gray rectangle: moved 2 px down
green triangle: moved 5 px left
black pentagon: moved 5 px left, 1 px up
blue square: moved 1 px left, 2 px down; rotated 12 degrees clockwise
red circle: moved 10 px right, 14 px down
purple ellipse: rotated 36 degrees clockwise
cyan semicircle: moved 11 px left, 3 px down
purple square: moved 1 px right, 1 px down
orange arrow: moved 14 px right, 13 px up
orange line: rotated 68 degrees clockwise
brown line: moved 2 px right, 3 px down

* * *

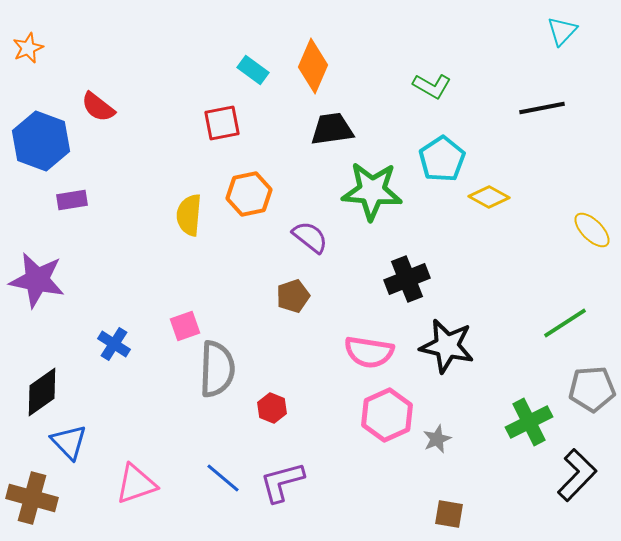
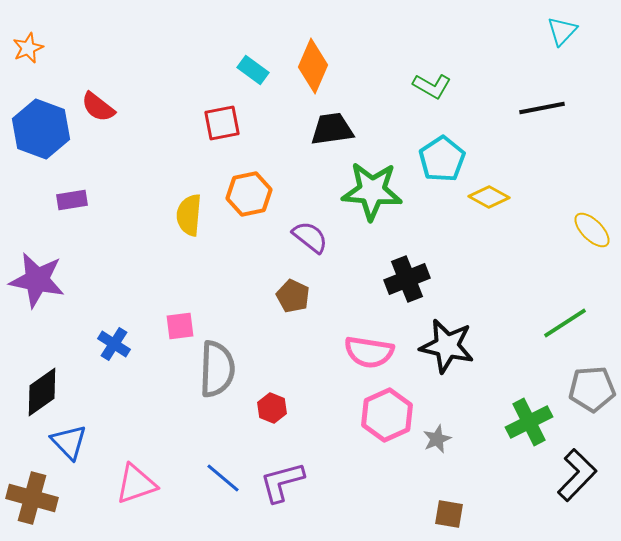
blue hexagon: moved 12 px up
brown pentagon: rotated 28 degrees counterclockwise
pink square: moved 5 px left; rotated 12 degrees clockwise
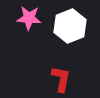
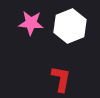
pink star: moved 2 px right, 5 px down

» WHAT YOU HAVE TO DO
If a line in the listing contains the string "blue", count it; then give only the number of such lines.

» SOLUTION TO THE PROBLEM
2